(WORK TO COMPLETE) Retype all of the listing exactly, passing over any picture you find.

(EXTRACTED ENTRIES)

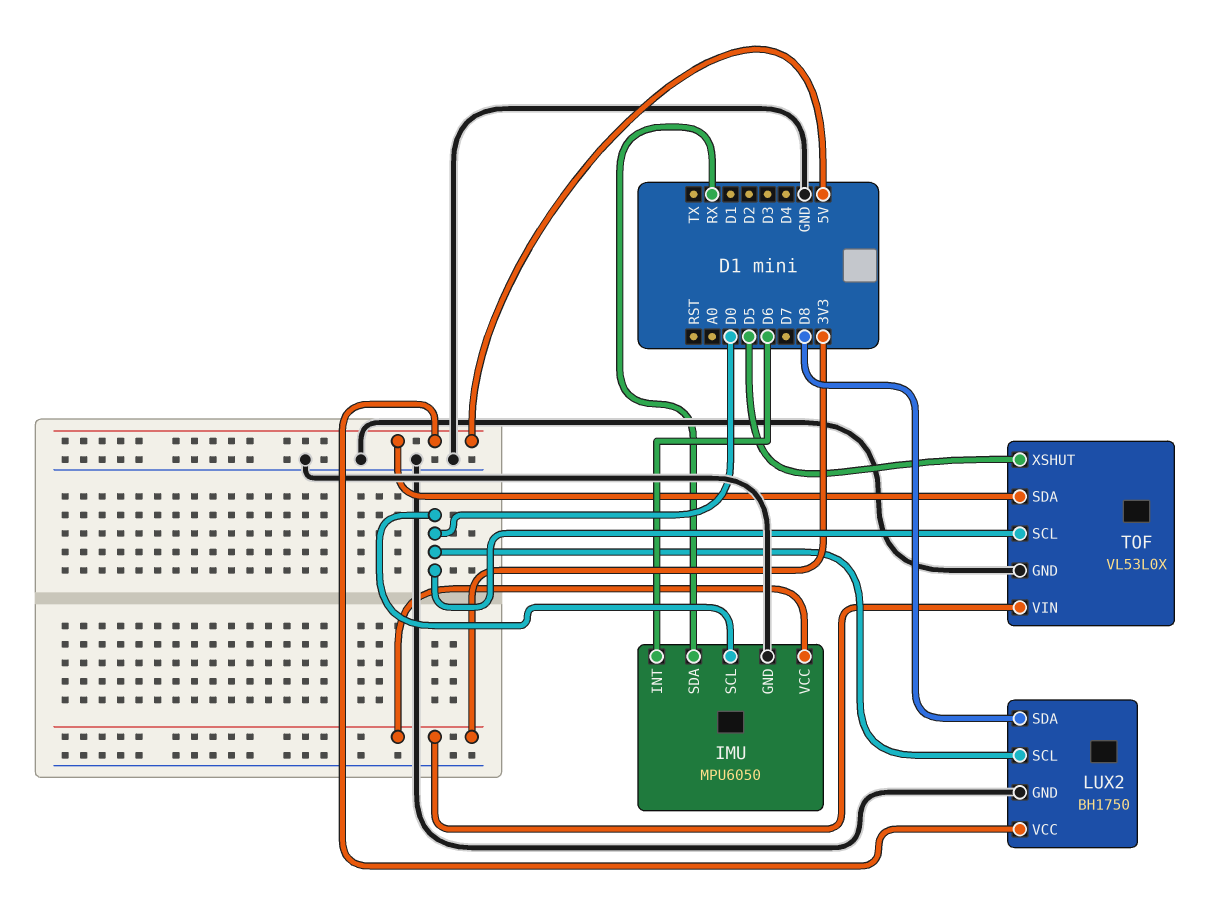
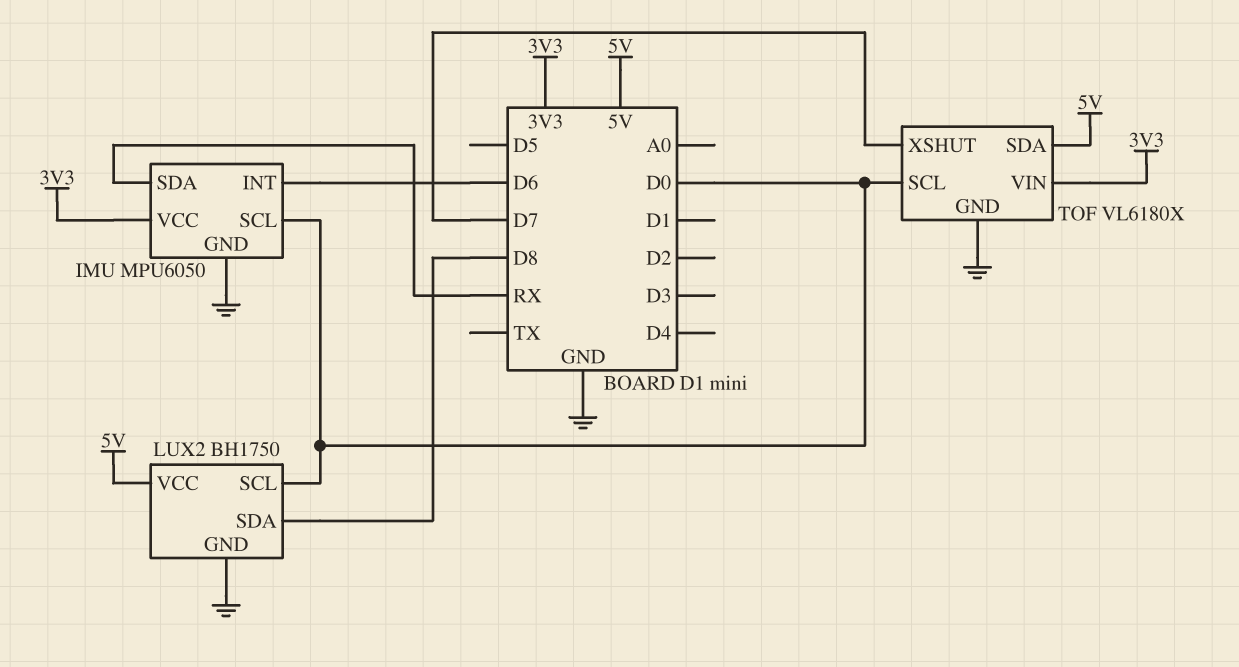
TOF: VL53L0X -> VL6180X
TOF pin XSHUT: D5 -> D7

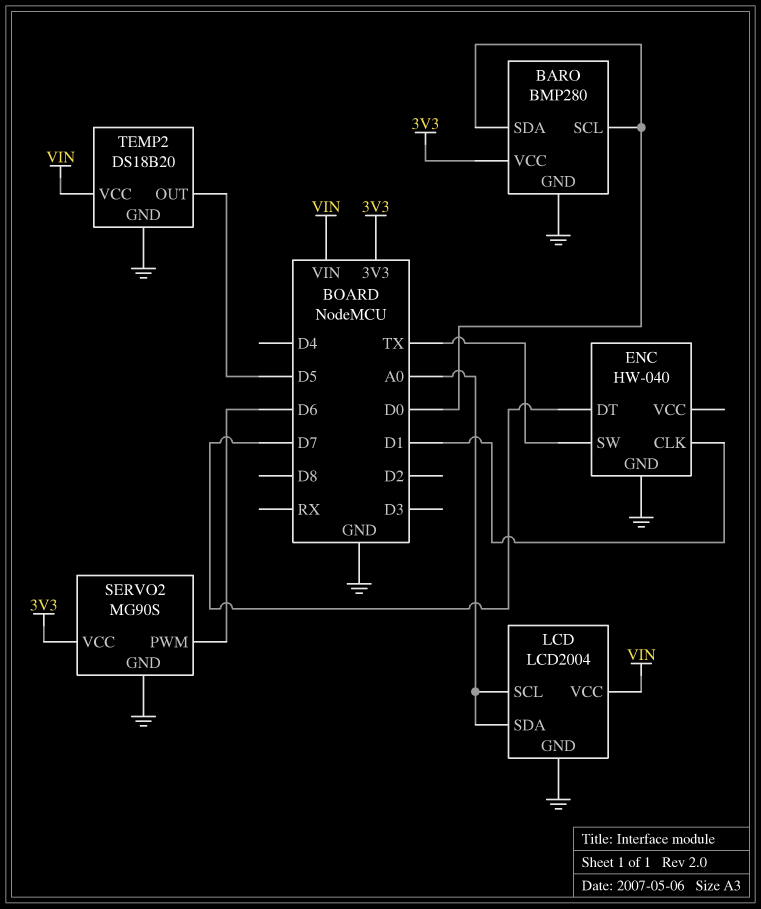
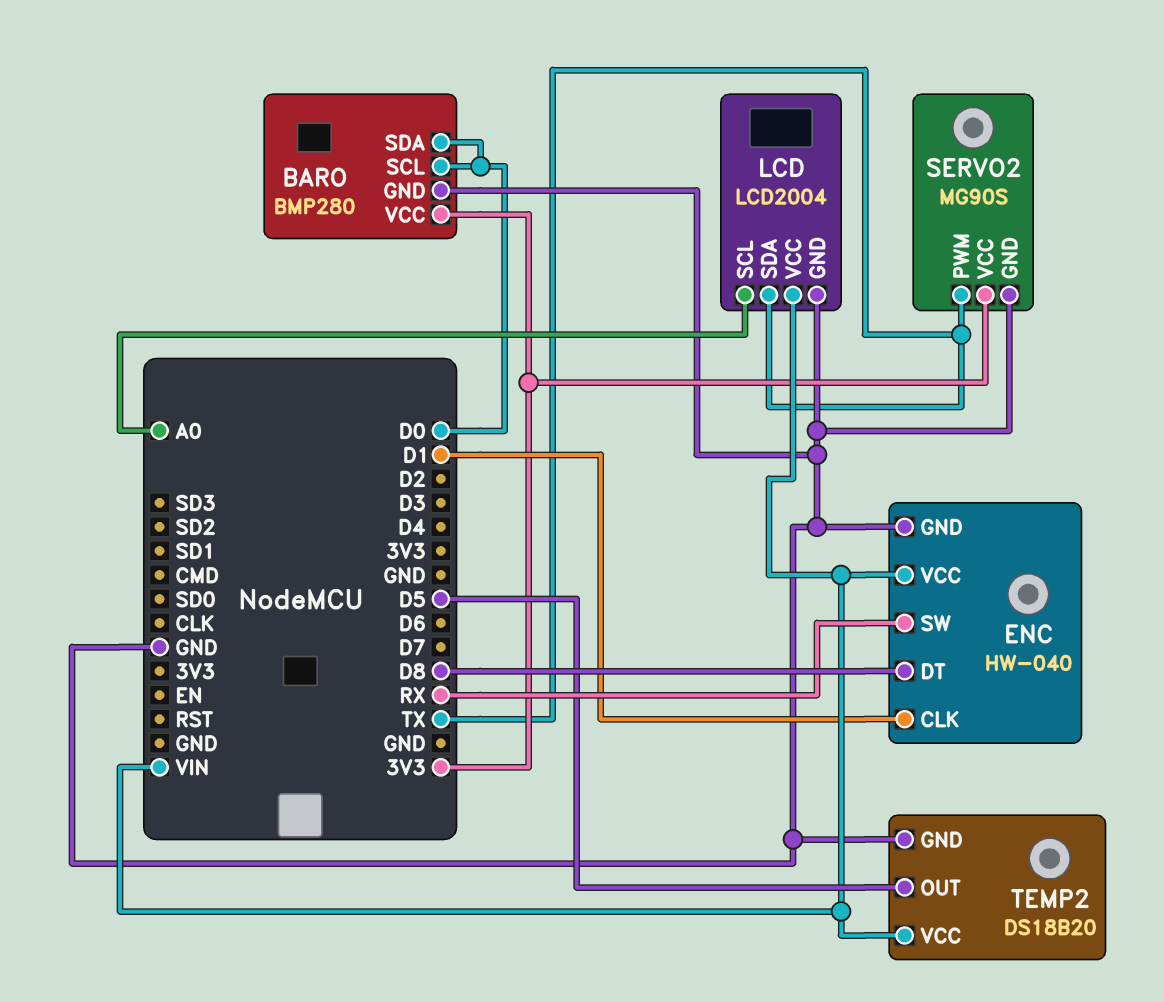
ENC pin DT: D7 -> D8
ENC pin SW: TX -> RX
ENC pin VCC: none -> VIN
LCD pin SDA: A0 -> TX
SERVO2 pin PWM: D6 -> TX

(EXERCISE RESPONSE)
TOF: VL53L0X -> VL6180X
TOF pin XSHUT: D5 -> D7

ENC pin DT: D7 -> D8
ENC pin SW: TX -> RX
ENC pin VCC: none -> VIN
LCD pin SDA: A0 -> TX
SERVO2 pin PWM: D6 -> TX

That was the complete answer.